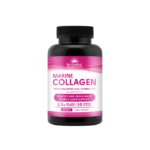
The image size is (150, 150). Find the location of `bottle`. bottle is located at coordinates [71, 123].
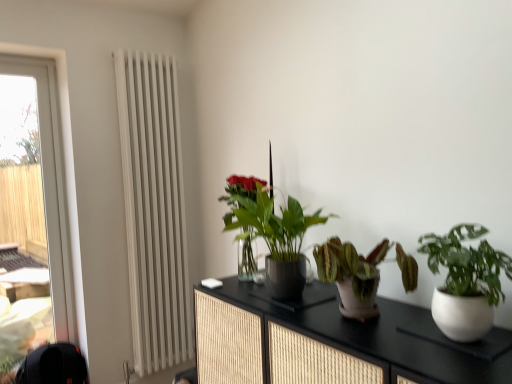
Question: Is black textured cabinet at center to the left of white metallic radiator at left from the viewer's perspective?

Choices:
 (A) no
 (B) yes

Answer: (A)

Question: Can you confirm if black textured cabinet at center is positioned to the right of white metallic radiator at left?

Choices:
 (A) yes
 (B) no

Answer: (A)

Question: Is black textured cabinet at center located outside white metallic radiator at left?

Choices:
 (A) yes
 (B) no

Answer: (A)

Question: From the image's perspective, is black textured cabinet at center on white metallic radiator at left?

Choices:
 (A) no
 (B) yes

Answer: (A)

Question: Could white metallic radiator at left be considered to be inside black textured cabinet at center?

Choices:
 (A) no
 (B) yes

Answer: (A)

Question: From the image's perspective, is transparent glass window at left located above or below green glossy plant at center, the fourth houseplant positioned from the front?

Choices:
 (A) above
 (B) below

Answer: (B)

Question: From their relative heights in the image, would you say transparent glass window at left is taller or shorter than green glossy plant at center, the fourth houseplant positioned from the front?

Choices:
 (A) short
 (B) tall

Answer: (B)

Question: Considering the positions of transparent glass window at left and green glossy plant at center, the fourth houseplant positioned from the front, in the image, is transparent glass window at left bigger or smaller than green glossy plant at center, the fourth houseplant positioned from the front,?

Choices:
 (A) big
 (B) small

Answer: (A)

Question: From a real-world perspective, is transparent glass window at left positioned above or below green glossy plant at center, the fourth houseplant positioned from the front?

Choices:
 (A) above
 (B) below

Answer: (A)

Question: Considering their positions, is leathery terracotta pot at center, placed as the 3th houseplant when sorted from back to front, located in front of or behind white matte pot at right, the 1th houseplant from the front?

Choices:
 (A) front
 (B) behind

Answer: (B)

Question: Is leathery terracotta pot at center, placed as the 3th houseplant when sorted from back to front, taller or shorter than white matte pot at right, the 1th houseplant from the front?

Choices:
 (A) tall
 (B) short

Answer: (B)

Question: Is leathery terracotta pot at center, placed as the 3th houseplant when sorted from back to front, wider or thinner than white matte pot at right, the 1th houseplant from the front?

Choices:
 (A) thin
 (B) wide

Answer: (B)

Question: Is leathery terracotta pot at center, the second houseplant positioned from the front, bigger or smaller than white matte pot at right, the 4th houseplant viewed from the back?

Choices:
 (A) big
 (B) small

Answer: (A)

Question: From a real-world perspective, relative to black textured cabinet at center, is leathery terracotta pot at center, the second houseplant positioned from the front, vertically above or below?

Choices:
 (A) below
 (B) above

Answer: (B)

Question: From the image's perspective, is leathery terracotta pot at center, placed as the 3th houseplant when sorted from back to front, positioned above or below black textured cabinet at center?

Choices:
 (A) below
 (B) above

Answer: (B)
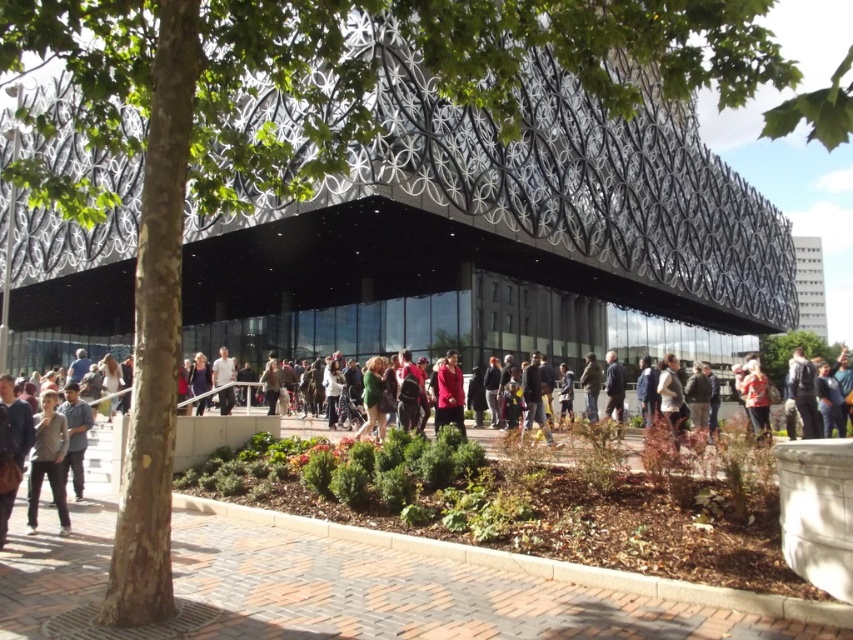
You are a photographer trying to capture both the gray cotton shirt at lower left and the matte red coat at center in a single frame. Which clothing item will appear smaller in your photo?

The gray cotton shirt at lower left will appear smaller in the photo because it has a smaller size compared to the matte red coat at center.

You are standing at the point marked as point [672,397] in the image. What object is located exactly at that point?

The green fabric jacket at center is located exactly at point [672,397].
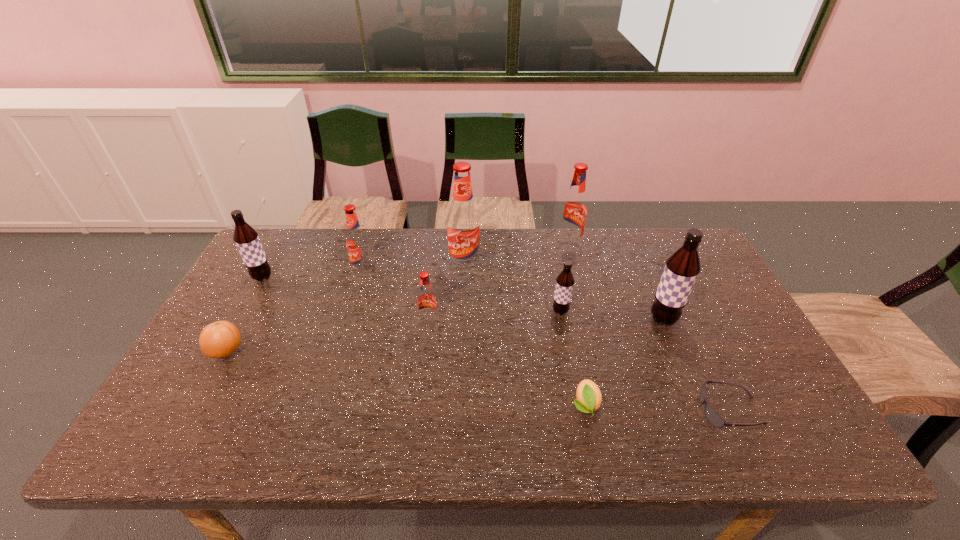
What are the coordinates of `the smallest red root beer` in the screenshot? It's located at (427, 305).

I want to click on the third red root beer from right to left, so click(427, 305).

Where is `the third root beer from right to left`? the third root beer from right to left is located at coordinates (565, 281).

Locate an element on the screen. This screenshot has width=960, height=540. the second brown root beer from right to left is located at coordinates (565, 281).

Find the location of a particular element. the third shortest object is located at coordinates (220, 339).

Find the location of a particular element. The width and height of the screenshot is (960, 540). orange is located at coordinates (220, 339).

Locate an element on the screen. This screenshot has height=540, width=960. the second shortest object is located at coordinates (589, 398).

Where is `yellow lemon`? The image size is (960, 540). yellow lemon is located at coordinates (589, 398).

Identify the location of the shortest object. (712, 416).

This screenshot has width=960, height=540. In order to click on vacant space located on the front of the second red root beer from right to left in this screenshot , I will do `click(463, 327)`.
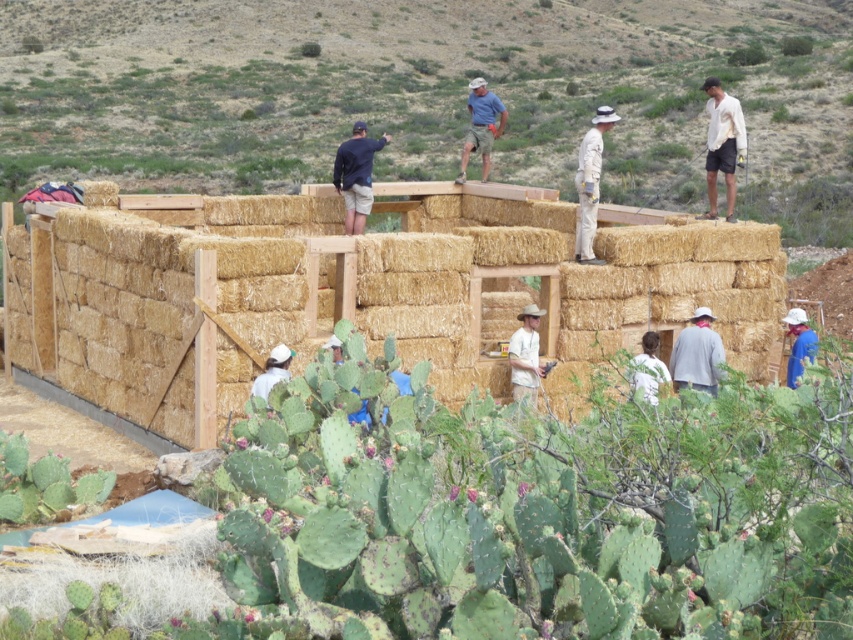
Is straw bales at upper center taller than gray cotton shirt at center?

Yes.

Locate an element on the screen. This screenshot has width=853, height=640. straw bales at upper center is located at coordinates (428, 93).

Where is `straw bales at upper center`? straw bales at upper center is located at coordinates (428, 93).

Where is `straw bales at upper center`? This screenshot has height=640, width=853. straw bales at upper center is located at coordinates (428, 93).

Is point (346, 156) less distant than point (811, 349)?

No, (346, 156) is behind (811, 349).

In the scene shown: Who is higher up, dark blue shirt at upper center or blue fabric at lower right?

Positioned higher is dark blue shirt at upper center.

Measure the distance between dark blue shirt at upper center and camera.

They are 21.58 meters apart.

This screenshot has width=853, height=640. In order to click on dark blue shirt at upper center in this screenshot , I will do `click(357, 176)`.

Can you confirm if white cotton shirt at upper right is bigger than blue fabric at lower right?

Yes, white cotton shirt at upper right is bigger than blue fabric at lower right.

Where is `white cotton shirt at upper right`? white cotton shirt at upper right is located at coordinates (722, 145).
┄┄┄┄┄┄
▶ _PROBLEM TO SOLVE_:
Starting with the line containing "Measure the distance" and continuing through the end of the entries, give those lines as a numbered list with blank lines omitted.

▶ _ANSWER FOR THE TASK_:
1. Measure the distance between dark blue shirt at upper center and camera.
2. They are 21.58 meters apart.
3. This screenshot has width=853, height=640. In order to click on dark blue shirt at upper center in this screenshot , I will do `click(357, 176)`.
4. Can you confirm if white cotton shirt at upper right is bigger than blue fabric at lower right?
5. Yes, white cotton shirt at upper right is bigger than blue fabric at lower right.
6. Where is `white cotton shirt at upper right`? white cotton shirt at upper right is located at coordinates (722, 145).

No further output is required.